▸ PROBLEM TO SOLVE:
Of the entries below, copy only those lines that contain the word "NMOS".

[INPUT FOR THIS TASK Boundary: Start]

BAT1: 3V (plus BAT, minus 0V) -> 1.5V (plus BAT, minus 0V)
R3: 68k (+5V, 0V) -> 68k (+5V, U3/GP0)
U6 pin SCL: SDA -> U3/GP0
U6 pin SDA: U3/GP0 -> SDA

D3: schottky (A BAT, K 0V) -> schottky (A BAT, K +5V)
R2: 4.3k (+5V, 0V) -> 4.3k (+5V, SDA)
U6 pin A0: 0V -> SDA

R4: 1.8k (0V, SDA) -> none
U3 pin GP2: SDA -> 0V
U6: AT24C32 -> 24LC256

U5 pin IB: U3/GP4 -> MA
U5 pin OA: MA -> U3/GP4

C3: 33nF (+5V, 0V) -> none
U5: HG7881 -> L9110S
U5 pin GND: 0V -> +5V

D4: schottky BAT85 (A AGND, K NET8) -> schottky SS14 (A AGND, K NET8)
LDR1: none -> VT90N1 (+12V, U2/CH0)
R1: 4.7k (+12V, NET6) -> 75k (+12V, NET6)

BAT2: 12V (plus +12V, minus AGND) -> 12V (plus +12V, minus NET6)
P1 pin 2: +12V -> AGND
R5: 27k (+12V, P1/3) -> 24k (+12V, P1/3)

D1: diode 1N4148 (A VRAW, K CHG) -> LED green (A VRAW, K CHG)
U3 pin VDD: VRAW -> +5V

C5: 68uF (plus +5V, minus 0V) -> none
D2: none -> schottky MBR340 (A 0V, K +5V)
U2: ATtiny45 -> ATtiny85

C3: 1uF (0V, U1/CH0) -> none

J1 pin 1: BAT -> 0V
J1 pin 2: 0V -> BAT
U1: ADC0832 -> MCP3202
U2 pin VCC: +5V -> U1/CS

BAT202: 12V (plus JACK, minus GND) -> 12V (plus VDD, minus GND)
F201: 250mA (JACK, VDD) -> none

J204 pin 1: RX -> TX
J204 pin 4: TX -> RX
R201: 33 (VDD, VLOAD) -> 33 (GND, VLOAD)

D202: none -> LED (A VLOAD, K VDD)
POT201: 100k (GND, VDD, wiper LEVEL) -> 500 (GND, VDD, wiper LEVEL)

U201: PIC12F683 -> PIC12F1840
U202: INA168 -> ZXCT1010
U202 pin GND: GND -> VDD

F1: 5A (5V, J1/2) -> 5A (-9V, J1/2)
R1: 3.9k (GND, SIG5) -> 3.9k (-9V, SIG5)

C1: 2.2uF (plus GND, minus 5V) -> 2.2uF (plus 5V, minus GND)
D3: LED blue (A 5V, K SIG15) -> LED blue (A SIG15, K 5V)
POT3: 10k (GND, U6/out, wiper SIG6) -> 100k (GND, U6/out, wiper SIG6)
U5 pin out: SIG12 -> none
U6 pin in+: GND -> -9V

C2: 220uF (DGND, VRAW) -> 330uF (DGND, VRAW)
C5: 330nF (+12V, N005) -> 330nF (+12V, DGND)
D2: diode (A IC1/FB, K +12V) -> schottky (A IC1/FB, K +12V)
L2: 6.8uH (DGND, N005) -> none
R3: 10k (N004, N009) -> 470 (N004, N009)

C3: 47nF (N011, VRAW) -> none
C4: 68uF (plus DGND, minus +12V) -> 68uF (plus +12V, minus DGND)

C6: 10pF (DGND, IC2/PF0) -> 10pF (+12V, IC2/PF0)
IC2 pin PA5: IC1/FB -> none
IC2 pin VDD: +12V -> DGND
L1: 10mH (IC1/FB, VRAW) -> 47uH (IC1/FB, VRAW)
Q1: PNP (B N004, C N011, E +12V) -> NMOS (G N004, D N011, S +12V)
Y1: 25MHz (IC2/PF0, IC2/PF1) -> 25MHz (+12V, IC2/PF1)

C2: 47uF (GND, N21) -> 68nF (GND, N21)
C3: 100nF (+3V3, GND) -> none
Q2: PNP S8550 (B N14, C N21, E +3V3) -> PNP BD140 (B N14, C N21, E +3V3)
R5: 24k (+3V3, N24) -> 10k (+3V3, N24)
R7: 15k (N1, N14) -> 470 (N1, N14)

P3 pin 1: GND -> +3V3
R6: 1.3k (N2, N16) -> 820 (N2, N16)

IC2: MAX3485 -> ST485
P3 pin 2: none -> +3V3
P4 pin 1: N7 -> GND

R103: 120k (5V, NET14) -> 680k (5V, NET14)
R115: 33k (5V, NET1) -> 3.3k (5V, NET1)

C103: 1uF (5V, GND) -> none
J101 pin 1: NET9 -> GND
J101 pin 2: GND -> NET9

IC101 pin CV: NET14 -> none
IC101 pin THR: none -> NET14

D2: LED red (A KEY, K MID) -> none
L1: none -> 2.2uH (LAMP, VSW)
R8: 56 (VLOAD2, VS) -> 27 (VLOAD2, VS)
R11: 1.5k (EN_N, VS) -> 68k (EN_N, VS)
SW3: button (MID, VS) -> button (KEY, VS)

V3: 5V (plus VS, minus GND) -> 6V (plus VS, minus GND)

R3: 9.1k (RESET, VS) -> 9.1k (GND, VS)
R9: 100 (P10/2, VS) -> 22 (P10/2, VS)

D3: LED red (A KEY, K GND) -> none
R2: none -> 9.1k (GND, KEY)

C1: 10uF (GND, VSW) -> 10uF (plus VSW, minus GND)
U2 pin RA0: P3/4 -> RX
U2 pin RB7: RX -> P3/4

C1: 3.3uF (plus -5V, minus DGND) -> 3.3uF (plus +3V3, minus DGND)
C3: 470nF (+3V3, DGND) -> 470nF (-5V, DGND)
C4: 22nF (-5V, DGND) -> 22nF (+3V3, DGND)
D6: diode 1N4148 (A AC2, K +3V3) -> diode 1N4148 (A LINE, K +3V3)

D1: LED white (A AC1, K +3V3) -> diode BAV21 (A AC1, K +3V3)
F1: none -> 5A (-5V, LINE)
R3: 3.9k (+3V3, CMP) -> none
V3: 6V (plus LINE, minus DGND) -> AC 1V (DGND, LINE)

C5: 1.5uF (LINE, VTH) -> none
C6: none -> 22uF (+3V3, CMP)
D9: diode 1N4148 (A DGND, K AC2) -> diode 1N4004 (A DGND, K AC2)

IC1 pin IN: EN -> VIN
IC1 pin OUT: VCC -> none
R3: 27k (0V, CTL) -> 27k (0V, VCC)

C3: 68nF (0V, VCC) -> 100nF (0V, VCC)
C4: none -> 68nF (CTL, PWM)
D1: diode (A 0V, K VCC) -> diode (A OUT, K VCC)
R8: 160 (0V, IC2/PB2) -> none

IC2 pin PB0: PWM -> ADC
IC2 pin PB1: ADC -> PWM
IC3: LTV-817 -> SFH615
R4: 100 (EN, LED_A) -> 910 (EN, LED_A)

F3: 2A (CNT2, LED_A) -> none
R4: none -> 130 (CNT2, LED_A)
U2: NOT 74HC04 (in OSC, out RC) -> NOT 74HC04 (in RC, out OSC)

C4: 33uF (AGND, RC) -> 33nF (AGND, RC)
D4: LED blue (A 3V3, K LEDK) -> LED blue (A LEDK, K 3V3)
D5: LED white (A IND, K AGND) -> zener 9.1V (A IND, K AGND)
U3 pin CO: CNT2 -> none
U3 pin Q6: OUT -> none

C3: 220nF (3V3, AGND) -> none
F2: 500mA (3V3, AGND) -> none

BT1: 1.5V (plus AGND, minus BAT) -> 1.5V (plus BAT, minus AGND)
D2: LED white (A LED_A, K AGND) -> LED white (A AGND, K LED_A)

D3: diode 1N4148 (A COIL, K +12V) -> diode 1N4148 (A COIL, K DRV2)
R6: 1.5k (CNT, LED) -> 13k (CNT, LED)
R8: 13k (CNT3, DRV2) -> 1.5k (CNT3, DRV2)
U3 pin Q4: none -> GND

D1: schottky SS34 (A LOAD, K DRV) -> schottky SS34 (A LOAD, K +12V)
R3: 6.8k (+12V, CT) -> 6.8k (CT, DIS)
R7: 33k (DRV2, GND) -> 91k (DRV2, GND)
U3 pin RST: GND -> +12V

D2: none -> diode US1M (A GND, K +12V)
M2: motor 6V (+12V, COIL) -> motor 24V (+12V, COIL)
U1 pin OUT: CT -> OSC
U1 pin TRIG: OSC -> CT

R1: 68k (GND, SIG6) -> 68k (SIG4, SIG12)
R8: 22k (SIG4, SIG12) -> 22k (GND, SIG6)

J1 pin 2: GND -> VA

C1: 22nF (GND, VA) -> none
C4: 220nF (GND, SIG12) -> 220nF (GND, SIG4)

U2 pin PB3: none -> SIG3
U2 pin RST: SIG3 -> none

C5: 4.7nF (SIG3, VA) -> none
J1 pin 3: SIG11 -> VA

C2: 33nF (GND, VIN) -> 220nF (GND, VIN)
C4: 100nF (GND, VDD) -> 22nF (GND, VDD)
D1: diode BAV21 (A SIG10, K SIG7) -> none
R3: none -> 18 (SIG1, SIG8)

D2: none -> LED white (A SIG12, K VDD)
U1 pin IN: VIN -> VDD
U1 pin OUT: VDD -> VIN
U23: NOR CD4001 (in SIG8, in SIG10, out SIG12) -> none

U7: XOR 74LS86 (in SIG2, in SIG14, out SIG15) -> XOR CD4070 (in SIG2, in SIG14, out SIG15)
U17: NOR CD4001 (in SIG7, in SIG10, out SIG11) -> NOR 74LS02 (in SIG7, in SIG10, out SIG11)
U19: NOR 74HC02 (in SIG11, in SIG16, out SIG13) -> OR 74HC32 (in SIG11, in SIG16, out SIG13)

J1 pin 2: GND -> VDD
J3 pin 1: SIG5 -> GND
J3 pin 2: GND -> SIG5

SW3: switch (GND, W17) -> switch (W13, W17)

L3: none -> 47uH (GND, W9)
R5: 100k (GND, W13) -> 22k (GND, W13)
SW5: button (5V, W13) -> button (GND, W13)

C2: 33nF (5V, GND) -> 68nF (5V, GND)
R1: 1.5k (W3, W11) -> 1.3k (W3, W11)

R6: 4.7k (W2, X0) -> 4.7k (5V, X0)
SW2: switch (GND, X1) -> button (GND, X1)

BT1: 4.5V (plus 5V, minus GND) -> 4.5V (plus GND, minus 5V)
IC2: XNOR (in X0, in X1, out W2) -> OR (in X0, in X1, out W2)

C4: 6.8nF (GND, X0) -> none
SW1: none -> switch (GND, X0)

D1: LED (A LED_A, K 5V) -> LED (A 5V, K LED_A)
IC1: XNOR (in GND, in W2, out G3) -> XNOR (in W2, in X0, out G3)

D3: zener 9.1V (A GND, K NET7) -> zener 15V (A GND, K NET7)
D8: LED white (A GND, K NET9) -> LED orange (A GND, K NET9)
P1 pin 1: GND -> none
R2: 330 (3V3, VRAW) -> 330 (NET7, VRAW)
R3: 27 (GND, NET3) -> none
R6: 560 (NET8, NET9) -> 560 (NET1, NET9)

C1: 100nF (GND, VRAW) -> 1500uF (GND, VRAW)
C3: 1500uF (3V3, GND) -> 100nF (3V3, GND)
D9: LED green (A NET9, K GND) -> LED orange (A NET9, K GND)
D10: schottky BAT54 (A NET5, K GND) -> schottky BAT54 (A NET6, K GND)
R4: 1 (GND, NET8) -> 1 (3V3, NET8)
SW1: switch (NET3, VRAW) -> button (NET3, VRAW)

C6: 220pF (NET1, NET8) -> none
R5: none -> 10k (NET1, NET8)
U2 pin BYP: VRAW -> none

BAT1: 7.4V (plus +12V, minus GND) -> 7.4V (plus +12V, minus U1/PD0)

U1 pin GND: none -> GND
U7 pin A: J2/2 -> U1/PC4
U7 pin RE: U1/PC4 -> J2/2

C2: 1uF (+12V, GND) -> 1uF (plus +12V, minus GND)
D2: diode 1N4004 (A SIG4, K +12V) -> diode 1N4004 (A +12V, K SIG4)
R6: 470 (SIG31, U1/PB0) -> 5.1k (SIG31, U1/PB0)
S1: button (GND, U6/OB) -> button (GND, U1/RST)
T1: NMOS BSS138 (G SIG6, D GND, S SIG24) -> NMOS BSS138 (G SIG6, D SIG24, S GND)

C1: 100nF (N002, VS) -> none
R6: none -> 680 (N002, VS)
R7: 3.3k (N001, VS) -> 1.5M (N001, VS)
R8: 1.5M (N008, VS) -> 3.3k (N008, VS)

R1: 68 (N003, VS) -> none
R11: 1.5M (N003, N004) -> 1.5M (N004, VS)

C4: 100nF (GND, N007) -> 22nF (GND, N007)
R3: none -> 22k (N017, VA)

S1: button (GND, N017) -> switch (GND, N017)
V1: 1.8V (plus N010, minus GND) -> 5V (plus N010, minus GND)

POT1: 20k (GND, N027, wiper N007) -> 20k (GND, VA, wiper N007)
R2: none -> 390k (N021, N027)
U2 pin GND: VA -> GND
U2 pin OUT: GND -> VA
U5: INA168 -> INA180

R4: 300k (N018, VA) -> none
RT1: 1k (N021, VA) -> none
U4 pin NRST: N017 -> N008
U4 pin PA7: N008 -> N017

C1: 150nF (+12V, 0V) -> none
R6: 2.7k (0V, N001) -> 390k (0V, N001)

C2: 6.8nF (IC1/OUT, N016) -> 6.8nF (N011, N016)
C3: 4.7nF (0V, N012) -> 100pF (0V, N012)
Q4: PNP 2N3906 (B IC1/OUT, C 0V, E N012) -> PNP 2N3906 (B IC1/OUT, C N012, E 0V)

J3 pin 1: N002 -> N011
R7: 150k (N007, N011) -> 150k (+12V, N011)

[INPUT FOR THIS TASK Boundary: End]

▸ EXERCISE RESULT:
Q1: PNP (B N004, C N011, E +12V) -> NMOS (G N004, D N011, S +12V)
T1: NMOS BSS138 (G SIG6, D GND, S SIG24) -> NMOS BSS138 (G SIG6, D SIG24, S GND)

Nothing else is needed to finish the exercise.